Starting at the line containing "IC4: XNOR CD4077" and ending at the line containing "R1: 18 (N_2, N_9) -> none", print every line of the material below exactly, both ends included, and stop there.

— Information supplied —
────────

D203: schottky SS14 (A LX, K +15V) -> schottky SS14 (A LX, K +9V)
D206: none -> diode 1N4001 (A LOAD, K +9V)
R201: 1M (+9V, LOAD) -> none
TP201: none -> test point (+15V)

────────

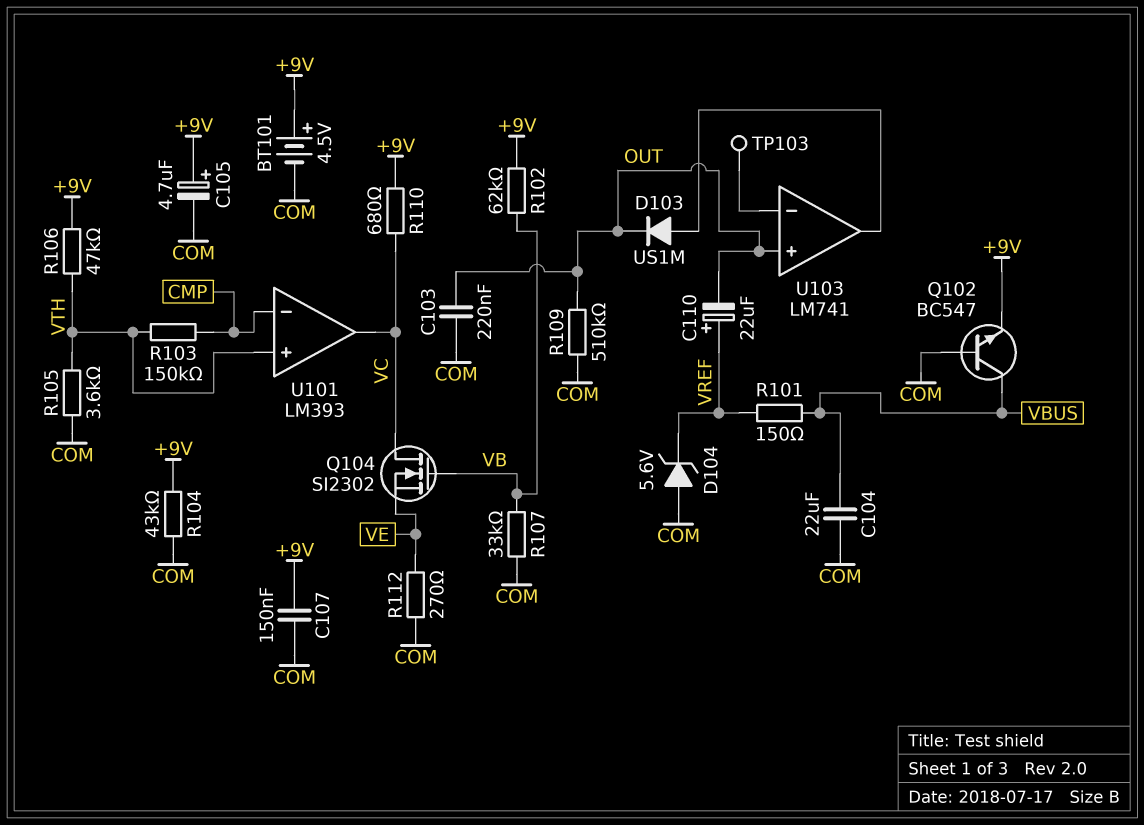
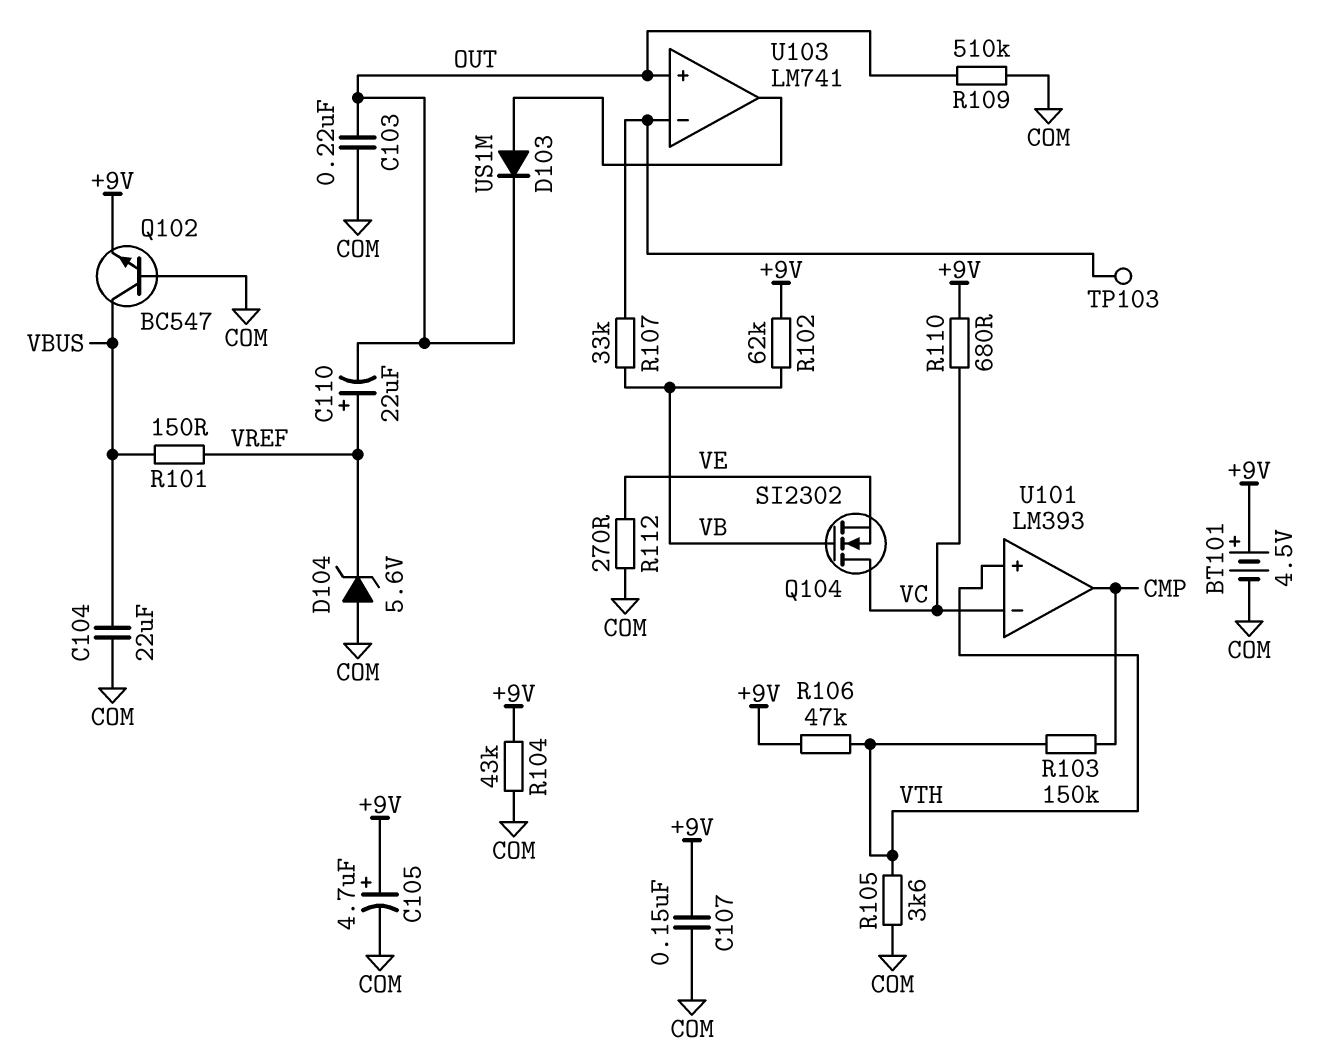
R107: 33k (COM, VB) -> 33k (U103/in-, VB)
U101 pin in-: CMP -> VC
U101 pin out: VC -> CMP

────────

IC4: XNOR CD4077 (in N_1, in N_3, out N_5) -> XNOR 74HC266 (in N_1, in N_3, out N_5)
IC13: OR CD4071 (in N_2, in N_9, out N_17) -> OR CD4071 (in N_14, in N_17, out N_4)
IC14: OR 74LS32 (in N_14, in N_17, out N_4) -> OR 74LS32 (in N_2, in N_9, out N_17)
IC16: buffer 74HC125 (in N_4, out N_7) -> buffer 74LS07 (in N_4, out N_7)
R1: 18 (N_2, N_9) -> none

────────

— Response —
IC4: XNOR CD4077 (in N_1, in N_3, out N_5) -> XNOR 74HC266 (in N_1, in N_3, out N_5)
IC13: OR CD4071 (in N_2, in N_9, out N_17) -> OR CD4071 (in N_14, in N_17, out N_4)
IC14: OR 74LS32 (in N_14, in N_17, out N_4) -> OR 74LS32 (in N_2, in N_9, out N_17)
IC16: buffer 74HC125 (in N_4, out N_7) -> buffer 74LS07 (in N_4, out N_7)
R1: 18 (N_2, N_9) -> none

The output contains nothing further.